[SUPPLIED DATA]

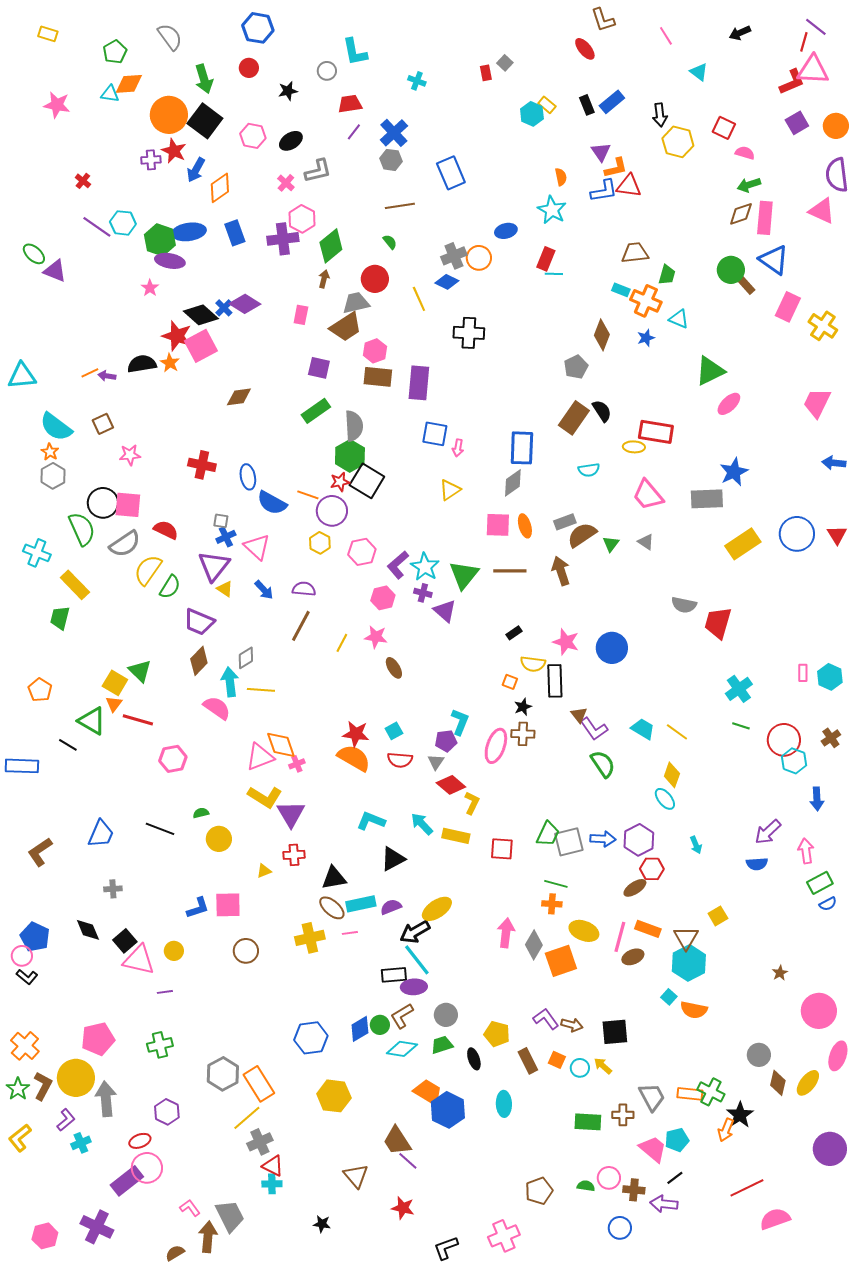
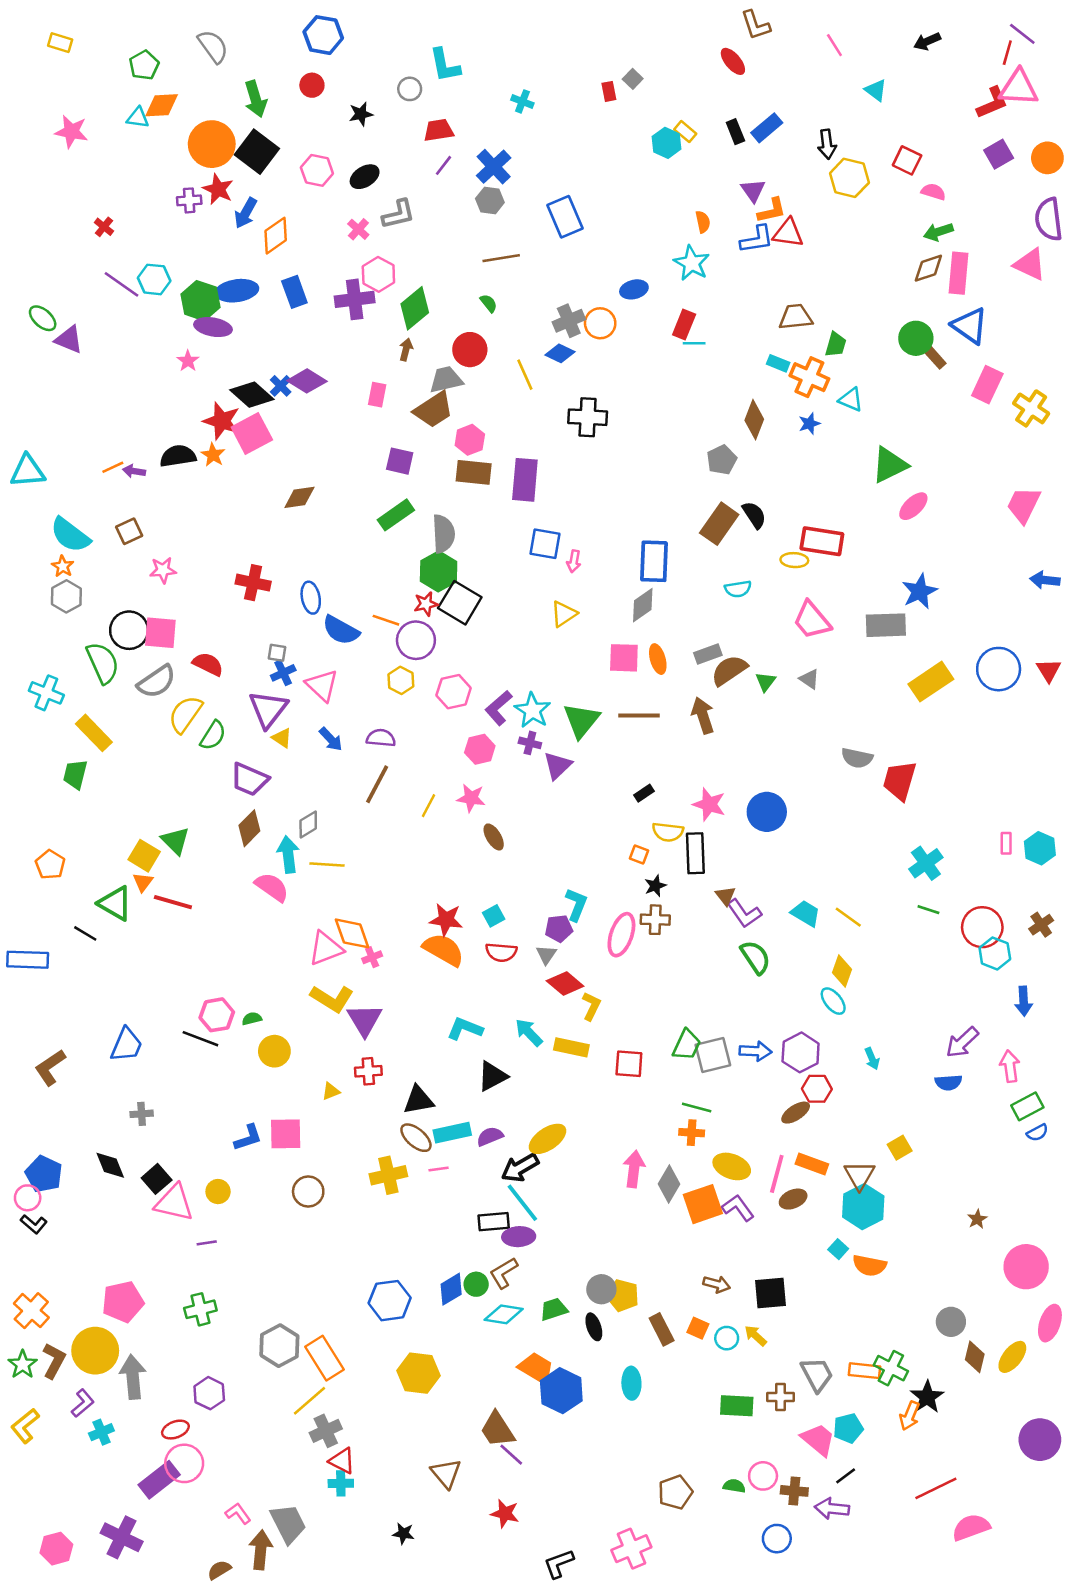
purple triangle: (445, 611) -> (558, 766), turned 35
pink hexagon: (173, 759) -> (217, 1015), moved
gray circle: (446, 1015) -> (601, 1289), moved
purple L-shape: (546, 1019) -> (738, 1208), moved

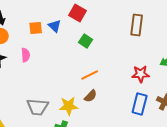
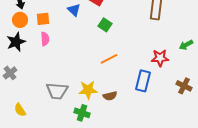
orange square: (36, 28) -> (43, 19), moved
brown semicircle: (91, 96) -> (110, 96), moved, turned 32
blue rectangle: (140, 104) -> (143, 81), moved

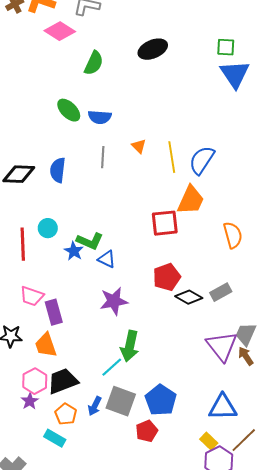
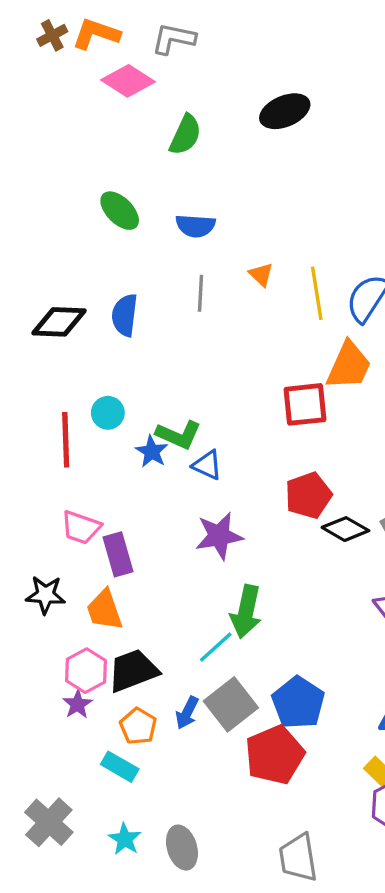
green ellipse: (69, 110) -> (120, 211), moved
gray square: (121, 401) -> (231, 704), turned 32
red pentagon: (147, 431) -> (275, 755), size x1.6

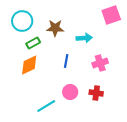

[/SUPPLIED DATA]

WHAT TO PRODUCE:
Please transcribe each entry exactly and exclude any image it contains.

RESULT OF THIS TASK:
purple triangle: (445, 611) -> (558, 766), turned 35
pink hexagon: (173, 759) -> (217, 1015), moved
gray circle: (446, 1015) -> (601, 1289), moved
purple L-shape: (546, 1019) -> (738, 1208), moved

orange square: (36, 28) -> (43, 19), moved
brown semicircle: (91, 96) -> (110, 96), moved, turned 32
blue rectangle: (140, 104) -> (143, 81), moved

green ellipse: (69, 110) -> (120, 211), moved
gray square: (121, 401) -> (231, 704), turned 32
red pentagon: (147, 431) -> (275, 755), size x1.6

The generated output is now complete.